_WHAT THE TASK ASKS_
Please restate the records that follow word for word, omitting any images.

_ENTRIES SHOWN_

[Start of Attachment]

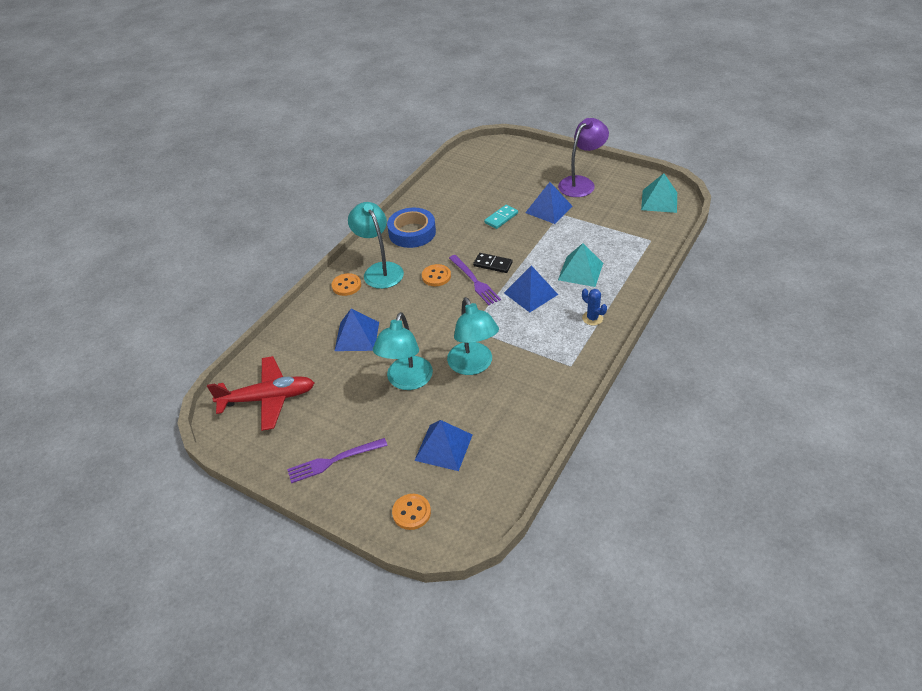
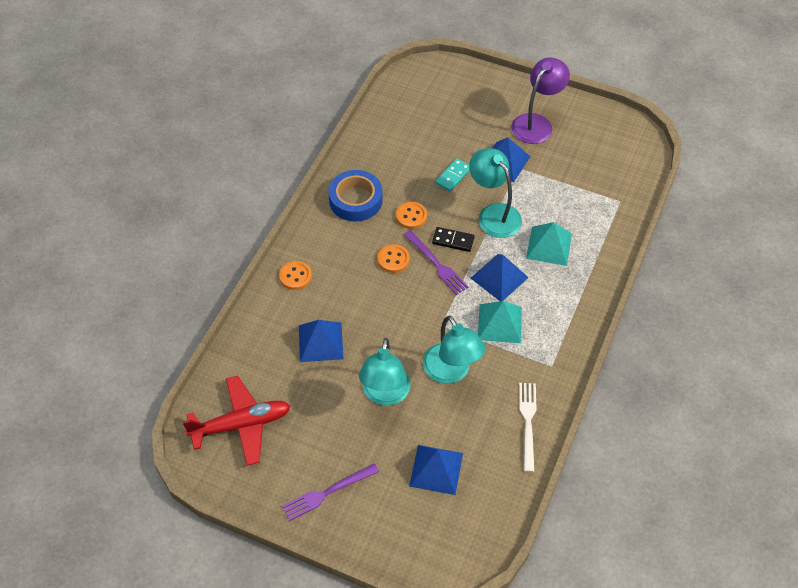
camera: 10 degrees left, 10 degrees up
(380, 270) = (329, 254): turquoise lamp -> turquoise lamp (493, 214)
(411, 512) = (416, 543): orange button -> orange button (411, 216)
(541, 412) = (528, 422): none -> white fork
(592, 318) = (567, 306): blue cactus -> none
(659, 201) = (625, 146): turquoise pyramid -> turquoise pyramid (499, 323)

[End of Attachment]

_SOLUTION TO THIS PROBLEM_
camera: 10 degrees left, 10 degrees up
(380, 270) = (329, 254): turquoise lamp -> turquoise lamp (493, 214)
(411, 512) = (416, 543): orange button -> orange button (411, 216)
(541, 412) = (528, 422): none -> white fork
(592, 318) = (567, 306): blue cactus -> none
(659, 201) = (625, 146): turquoise pyramid -> turquoise pyramid (499, 323)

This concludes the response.